● **YOUR ASSIGNMENT**
Go through the listing below and gather every line with the word "pink".

● **STUDY MATERIAL**
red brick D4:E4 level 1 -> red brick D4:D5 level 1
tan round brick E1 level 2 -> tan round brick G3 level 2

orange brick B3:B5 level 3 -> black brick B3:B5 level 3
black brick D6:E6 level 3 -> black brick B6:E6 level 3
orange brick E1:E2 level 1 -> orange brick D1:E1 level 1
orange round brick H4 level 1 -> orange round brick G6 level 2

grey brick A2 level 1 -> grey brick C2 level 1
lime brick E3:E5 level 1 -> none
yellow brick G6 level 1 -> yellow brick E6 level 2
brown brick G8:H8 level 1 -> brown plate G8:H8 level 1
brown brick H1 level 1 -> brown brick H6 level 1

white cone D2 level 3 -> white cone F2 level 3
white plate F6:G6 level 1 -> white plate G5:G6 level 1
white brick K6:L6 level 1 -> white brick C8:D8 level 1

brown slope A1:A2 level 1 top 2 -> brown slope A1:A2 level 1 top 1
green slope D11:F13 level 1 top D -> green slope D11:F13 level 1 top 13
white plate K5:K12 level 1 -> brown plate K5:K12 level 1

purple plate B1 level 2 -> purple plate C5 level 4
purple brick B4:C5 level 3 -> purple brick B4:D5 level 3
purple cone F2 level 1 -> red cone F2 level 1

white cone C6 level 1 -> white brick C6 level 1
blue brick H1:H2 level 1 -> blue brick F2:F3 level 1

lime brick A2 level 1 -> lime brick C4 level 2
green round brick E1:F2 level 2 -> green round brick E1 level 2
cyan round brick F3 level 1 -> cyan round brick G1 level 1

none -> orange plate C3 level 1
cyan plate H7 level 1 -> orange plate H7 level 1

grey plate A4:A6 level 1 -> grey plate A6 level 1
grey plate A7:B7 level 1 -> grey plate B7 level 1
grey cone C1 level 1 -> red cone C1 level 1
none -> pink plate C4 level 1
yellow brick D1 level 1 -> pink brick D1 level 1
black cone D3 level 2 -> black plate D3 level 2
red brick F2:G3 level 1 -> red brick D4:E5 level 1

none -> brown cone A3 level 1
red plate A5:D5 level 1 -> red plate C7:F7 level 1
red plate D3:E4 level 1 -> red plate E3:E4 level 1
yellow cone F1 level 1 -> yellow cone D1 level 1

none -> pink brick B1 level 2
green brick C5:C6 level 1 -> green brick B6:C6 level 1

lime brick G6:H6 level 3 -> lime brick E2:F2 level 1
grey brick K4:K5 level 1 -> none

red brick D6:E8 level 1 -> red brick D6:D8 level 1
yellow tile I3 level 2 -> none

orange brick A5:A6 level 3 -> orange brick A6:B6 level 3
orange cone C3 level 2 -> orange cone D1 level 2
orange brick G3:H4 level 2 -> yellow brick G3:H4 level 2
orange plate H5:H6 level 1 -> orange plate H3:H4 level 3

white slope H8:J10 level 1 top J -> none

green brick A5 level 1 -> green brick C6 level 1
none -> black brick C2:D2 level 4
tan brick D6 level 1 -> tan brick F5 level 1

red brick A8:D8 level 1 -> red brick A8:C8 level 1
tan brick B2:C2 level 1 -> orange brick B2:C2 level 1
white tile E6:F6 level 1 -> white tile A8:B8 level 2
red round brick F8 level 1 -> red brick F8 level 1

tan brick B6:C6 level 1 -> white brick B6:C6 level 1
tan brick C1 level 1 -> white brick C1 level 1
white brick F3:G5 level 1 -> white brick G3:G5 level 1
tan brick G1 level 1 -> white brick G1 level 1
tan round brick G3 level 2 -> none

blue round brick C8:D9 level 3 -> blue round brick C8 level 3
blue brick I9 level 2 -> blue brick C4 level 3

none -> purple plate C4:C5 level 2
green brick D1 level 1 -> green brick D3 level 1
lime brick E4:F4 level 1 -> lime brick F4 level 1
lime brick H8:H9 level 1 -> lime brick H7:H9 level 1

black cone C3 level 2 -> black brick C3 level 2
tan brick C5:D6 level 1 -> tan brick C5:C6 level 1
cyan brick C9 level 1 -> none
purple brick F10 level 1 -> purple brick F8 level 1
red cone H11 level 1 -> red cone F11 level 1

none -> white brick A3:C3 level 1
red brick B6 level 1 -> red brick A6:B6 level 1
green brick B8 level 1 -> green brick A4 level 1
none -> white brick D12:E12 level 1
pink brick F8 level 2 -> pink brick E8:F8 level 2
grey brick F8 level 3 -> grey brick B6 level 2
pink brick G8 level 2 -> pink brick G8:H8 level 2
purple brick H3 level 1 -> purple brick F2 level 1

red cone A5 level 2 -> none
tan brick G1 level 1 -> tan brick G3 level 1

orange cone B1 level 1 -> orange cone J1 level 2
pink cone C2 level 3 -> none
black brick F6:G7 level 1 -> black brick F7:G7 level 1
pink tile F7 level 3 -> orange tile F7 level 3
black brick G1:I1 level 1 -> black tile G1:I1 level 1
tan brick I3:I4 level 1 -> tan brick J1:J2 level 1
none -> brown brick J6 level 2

● **SOLUTION FOR THIS PROBLEM**
none -> pink plate C4 level 1
yellow brick D1 level 1 -> pink brick D1 level 1
none -> pink brick B1 level 2
pink brick F8 level 2 -> pink brick E8:F8 level 2
pink brick G8 level 2 -> pink brick G8:H8 level 2
pink cone C2 level 3 -> none
pink tile F7 level 3 -> orange tile F7 level 3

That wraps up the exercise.